Aim of the exercise => Type out each entry exactly as it appears, but keep every image out.

Data to use =>
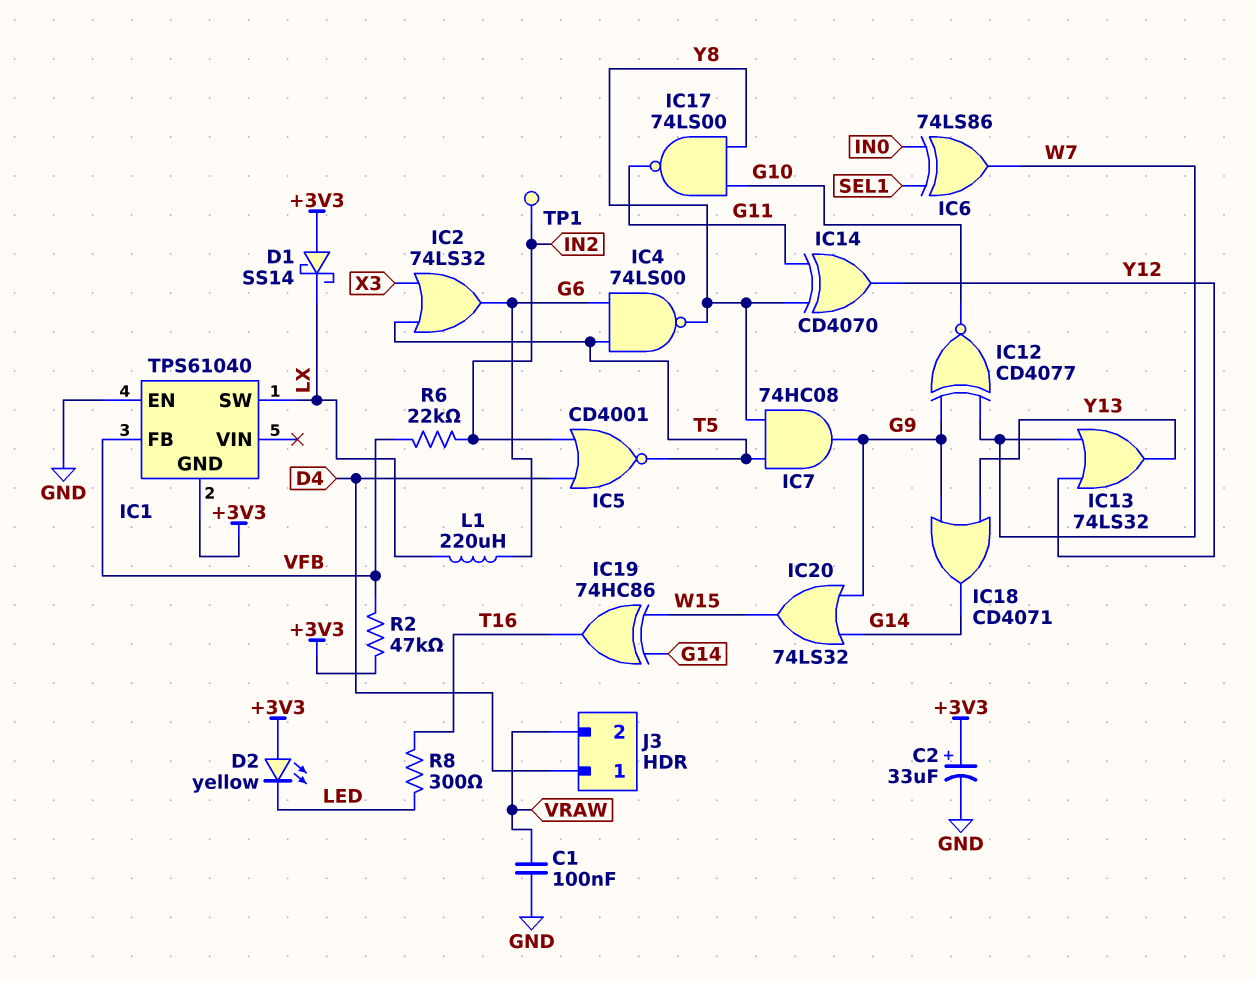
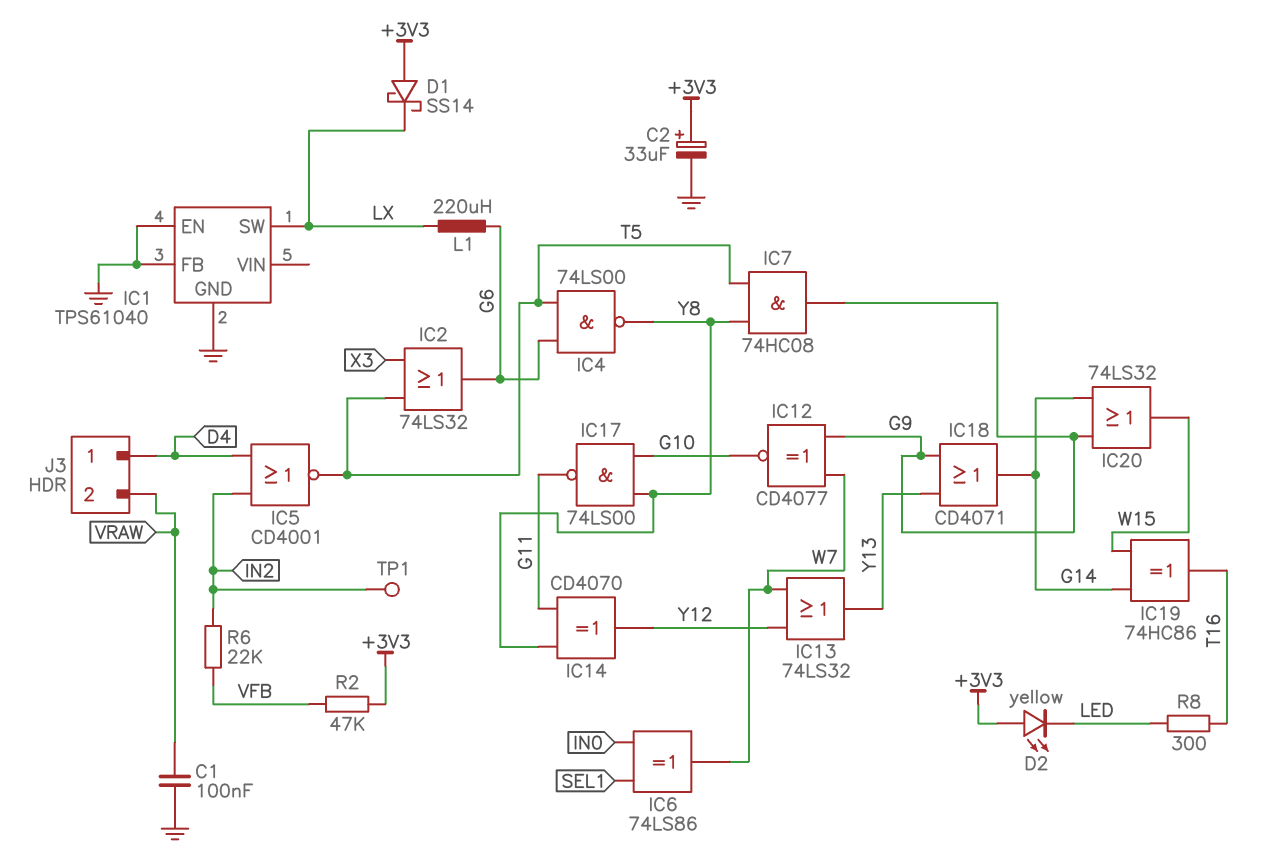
IC1 pin FB: VFB -> GND
IC1 pin GND: +3V3 -> GND

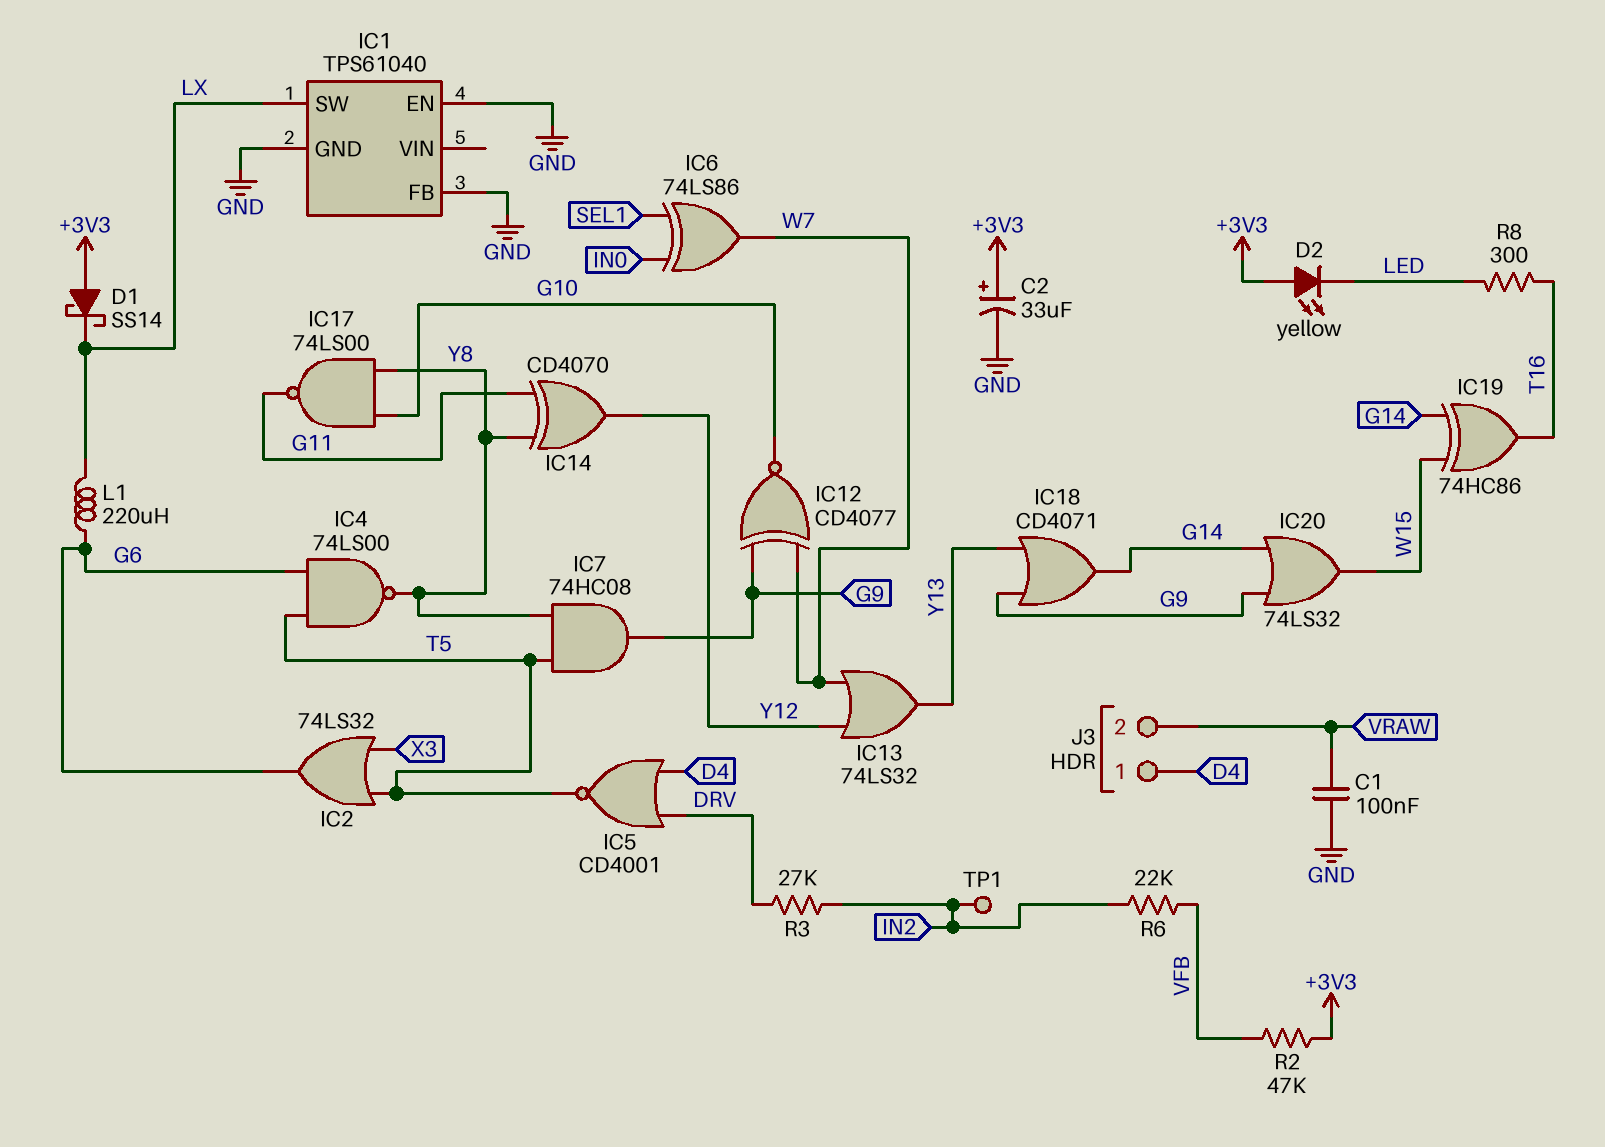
IC5: NOR CD4001 (in D4, in IN2, out T5) -> NOR CD4001 (in D4, in DRV, out T5)
R3: none -> 27k (DRV, IN2)

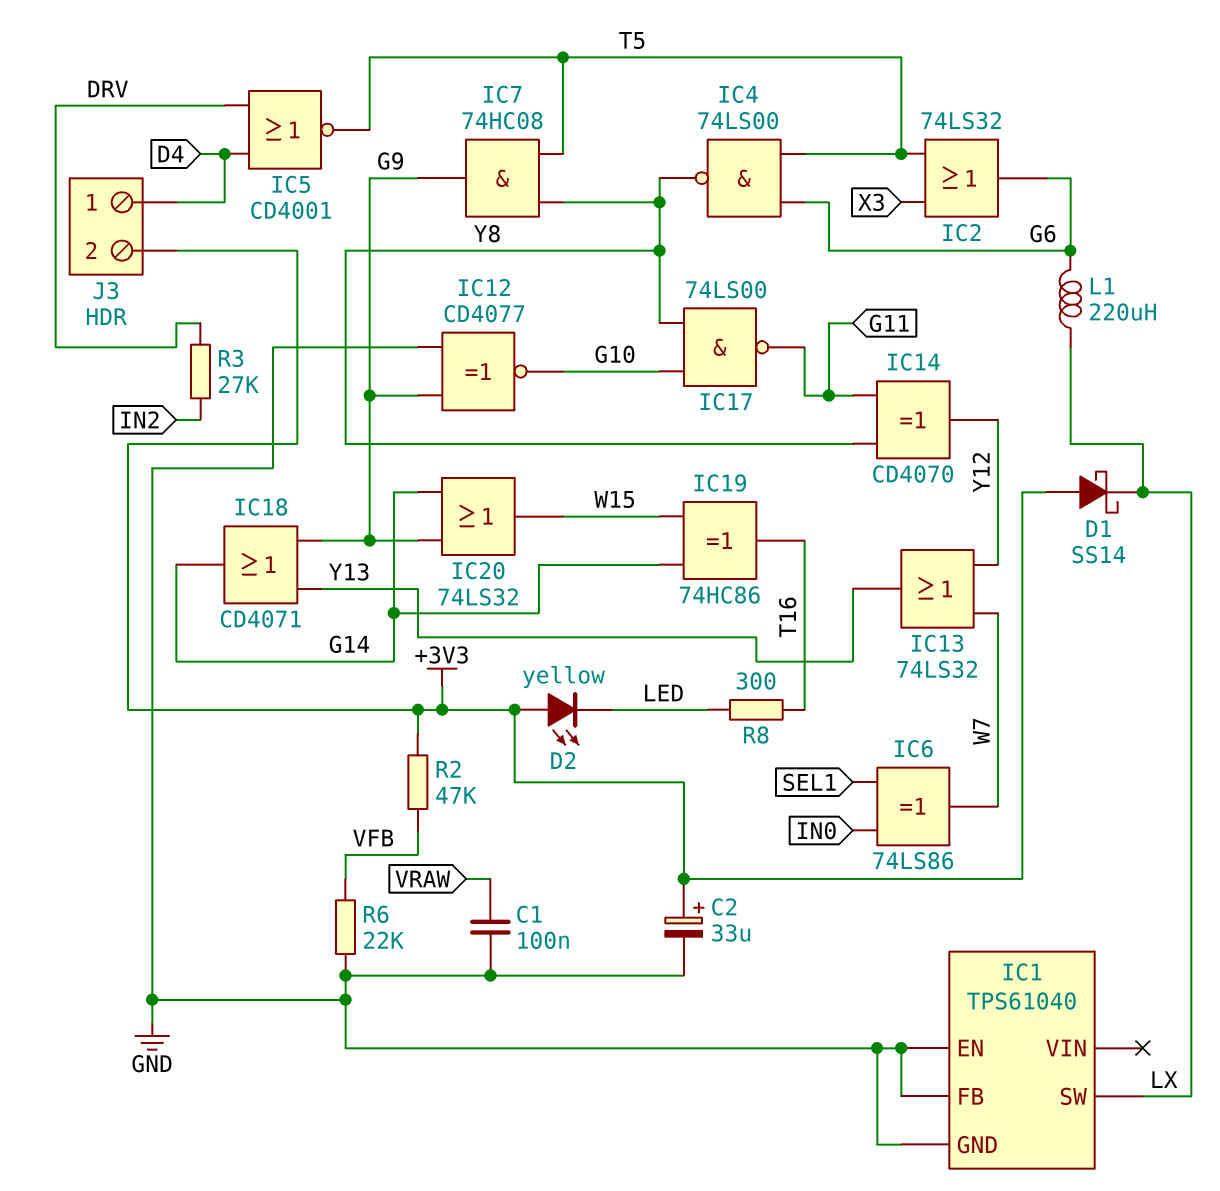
IC12: XNOR CD4077 (in G9, in W7, out G10) -> XNOR CD4077 (in G9, in GND, out G10)
J3 pin 2: VRAW -> +3V3
R6: 22k (IN2, VFB) -> 22k (GND, VFB)
TP1: test point (IN2) -> none

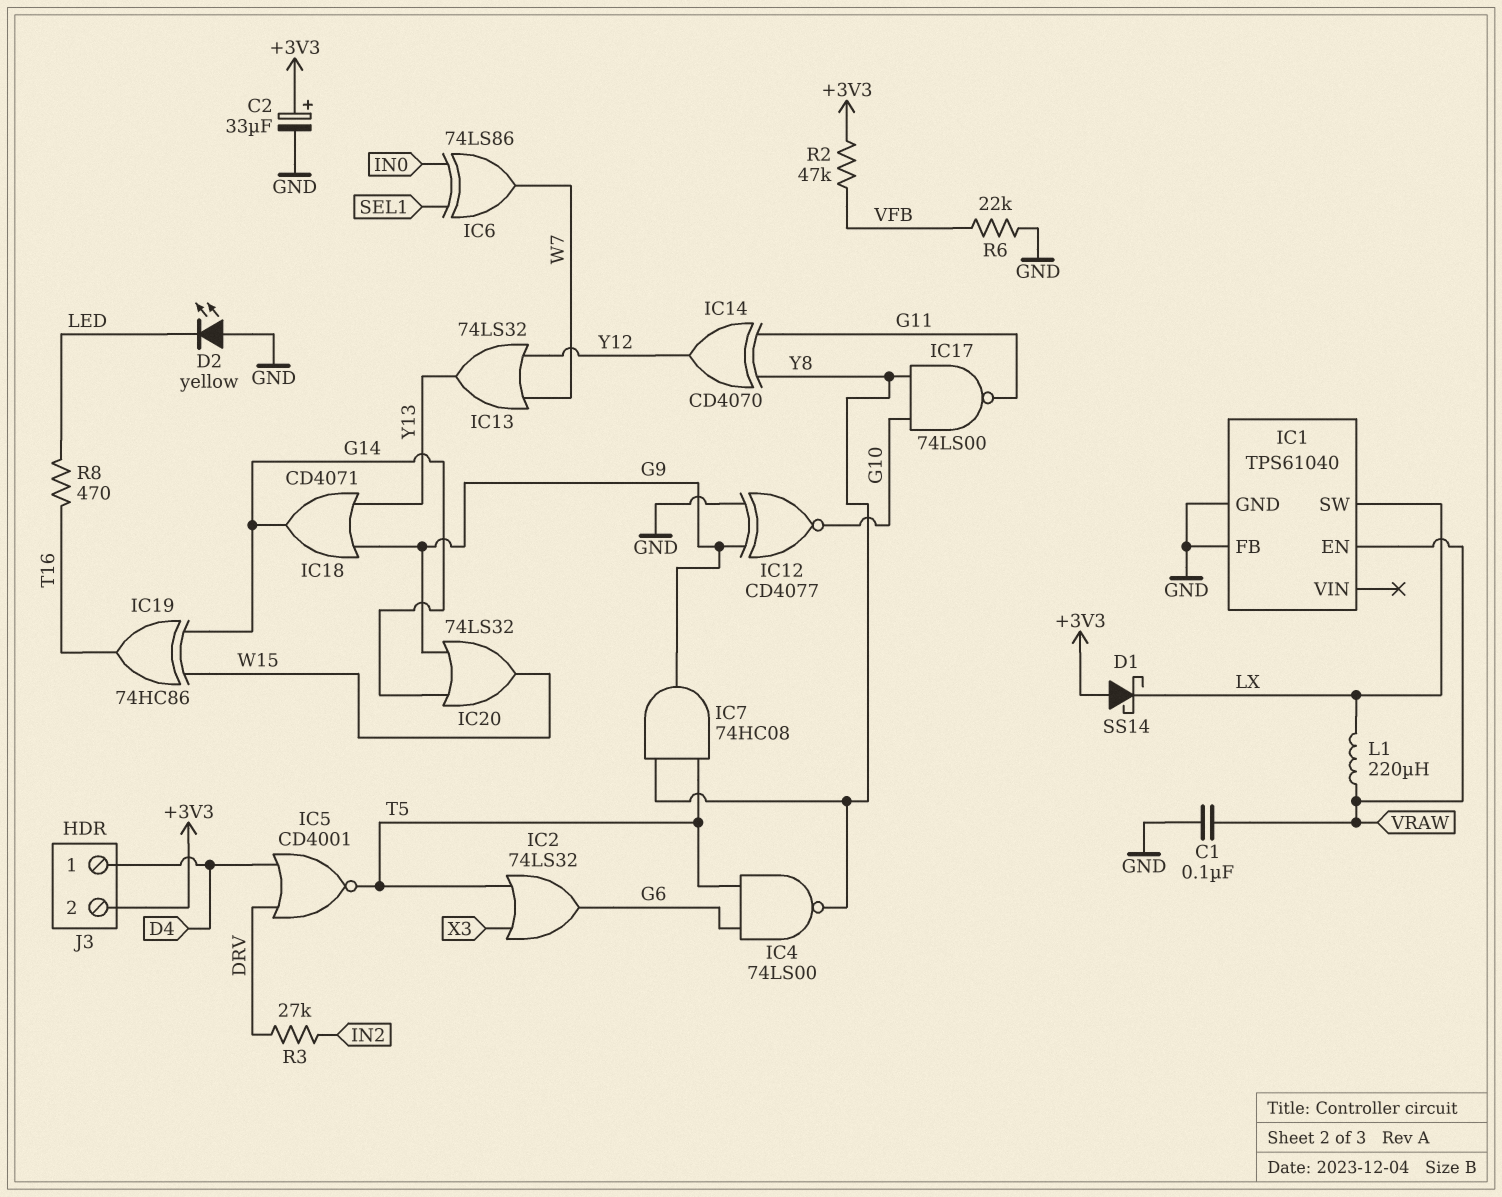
D2: LED yellow (A +3V3, K LED) -> LED yellow (A GND, K LED)
IC1 pin EN: GND -> VRAW
L1: 220uH (G6, LX) -> 220uH (LX, VRAW)
R8: 300 (LED, T16) -> 470 (LED, T16)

Task answer =>
IC1 pin FB: VFB -> GND
IC1 pin GND: +3V3 -> GND

IC5: NOR CD4001 (in D4, in IN2, out T5) -> NOR CD4001 (in D4, in DRV, out T5)
R3: none -> 27k (DRV, IN2)

IC12: XNOR CD4077 (in G9, in W7, out G10) -> XNOR CD4077 (in G9, in GND, out G10)
J3 pin 2: VRAW -> +3V3
R6: 22k (IN2, VFB) -> 22k (GND, VFB)
TP1: test point (IN2) -> none

D2: LED yellow (A +3V3, K LED) -> LED yellow (A GND, K LED)
IC1 pin EN: GND -> VRAW
L1: 220uH (G6, LX) -> 220uH (LX, VRAW)
R8: 300 (LED, T16) -> 470 (LED, T16)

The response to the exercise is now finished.